*Task to carry out*: With the line containing "grey dumbbell [373,502,423,586]" as the start and the line containing "yellow lemon [506,273,547,325]" as the end, transcribe that span of the entries below exactly, including both.

Dataset items

+---+

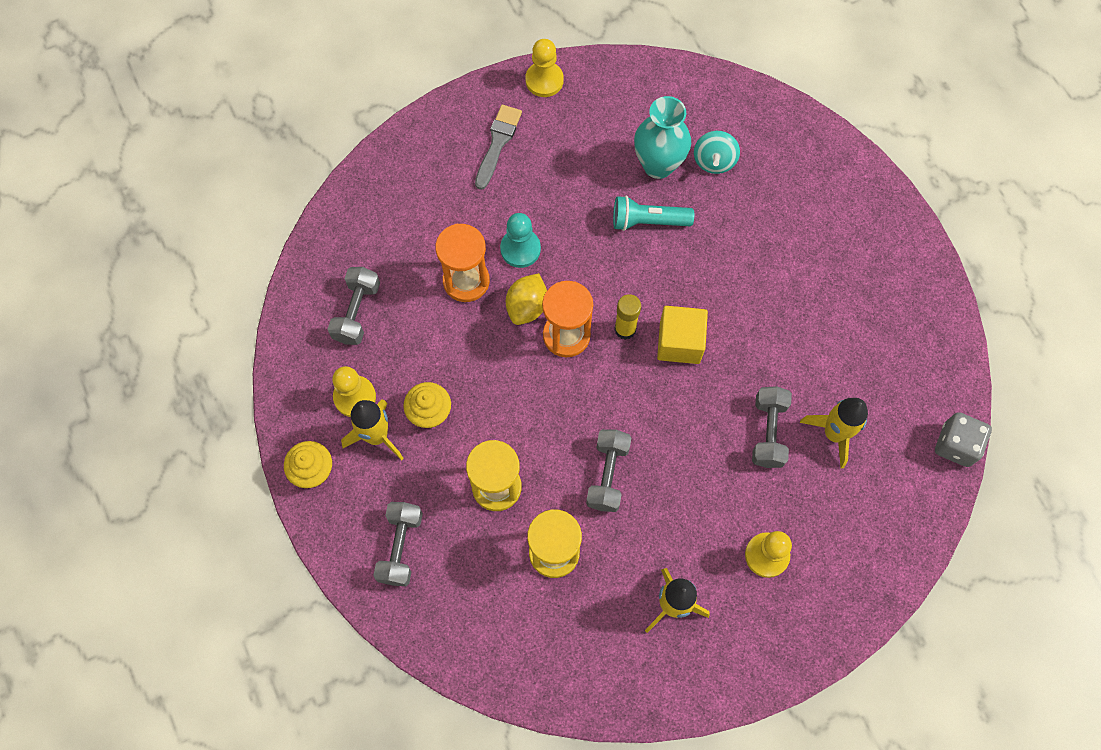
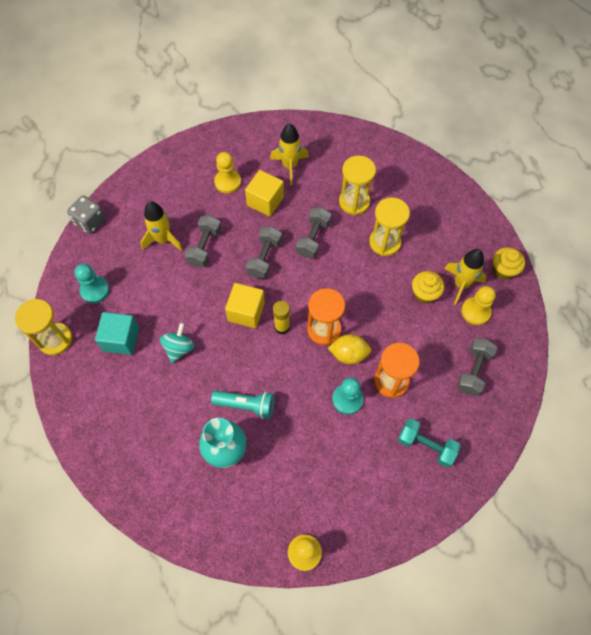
camera: 170 degrees left, 5 degrees down
grey dumbbell [373,502,423,586] -> grey dumbbell moved to [246,226,282,279]
grey brush [475,105,522,190] -> none
yellow lemon [506,273,547,325] -> yellow lemon turned 60 degrees clockwise [328,334,372,364]
turquoise spinning top [694,131,740,174] -> turquoise spinning top moved to [160,323,194,363]
none -> yellow hourglass [15,299,72,355]
none -> turquoise pawn [74,264,110,303]
none -> turquoise cube [95,312,139,355]
none -> yellow cube [245,170,284,217]
none -> turquoise dumbbell [398,418,461,468]

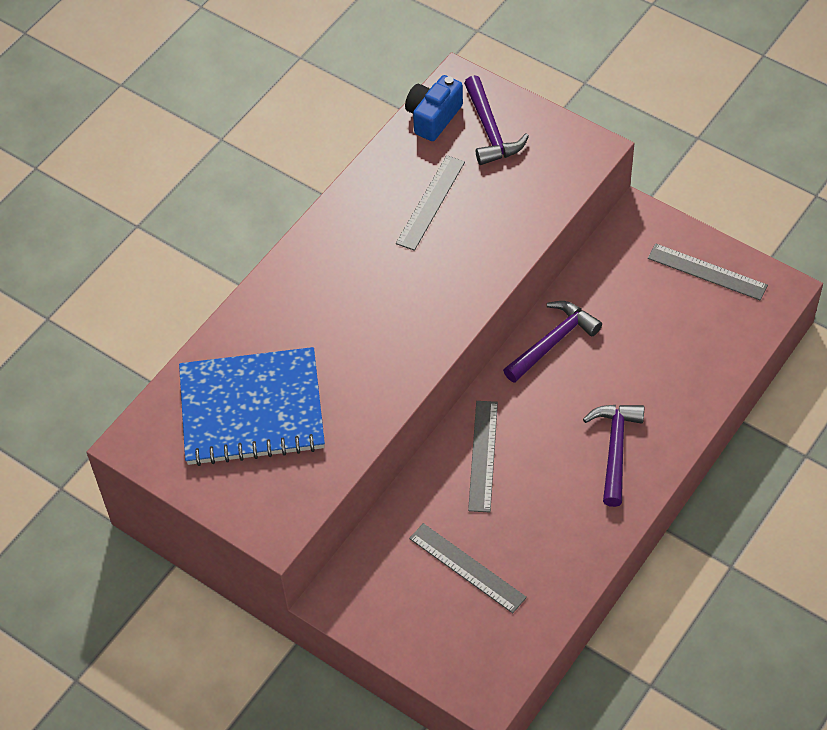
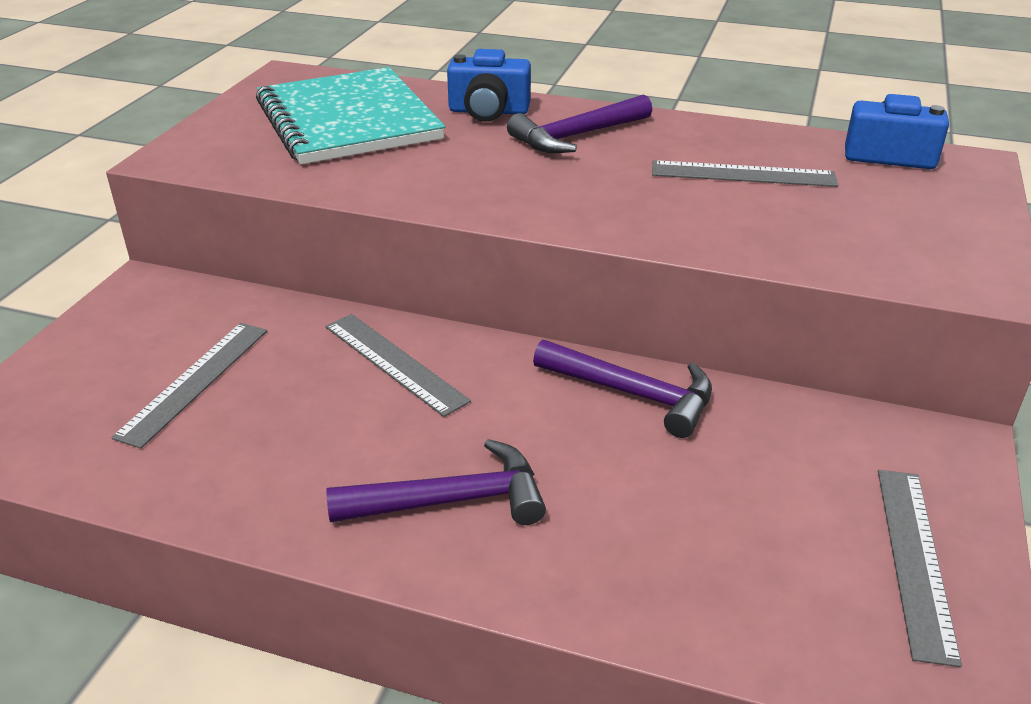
camera: 70 degrees right, 20 degrees down
blue notebook [179,347,325,466] -> turquoise notebook [256,67,445,164]
purple hammer [464,75,529,165] -> purple hammer moved to [507,94,652,153]
grey ruler [468,401,498,512] -> grey ruler turned 60 degrees clockwise [326,314,471,417]
none -> blue camera [447,49,531,122]

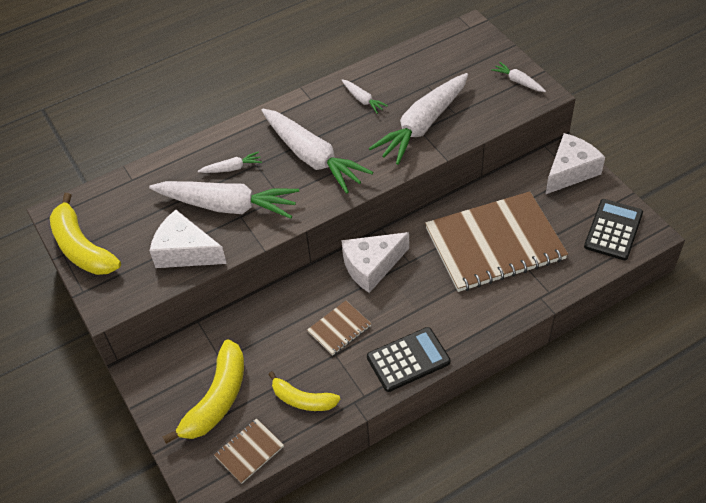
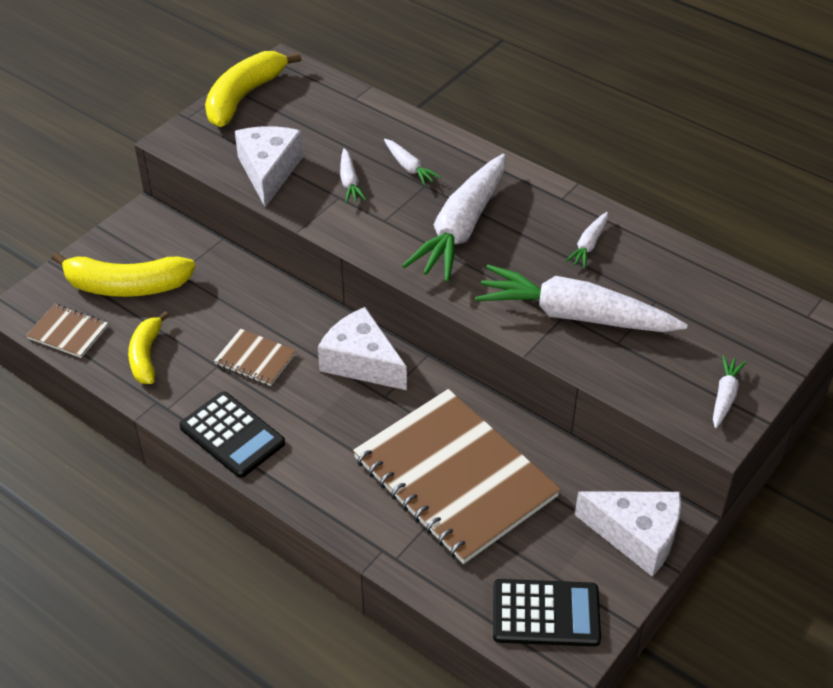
camera: 65 degrees right, 5 degrees down
white carrot [149,181,299,219] -> white carrot [340,148,366,203], size x0.44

+---+

*Task answer*:
grey dumbbell [373,502,423,586] -> grey dumbbell moved to [246,226,282,279]
grey brush [475,105,522,190] -> none
yellow lemon [506,273,547,325] -> yellow lemon turned 60 degrees clockwise [328,334,372,364]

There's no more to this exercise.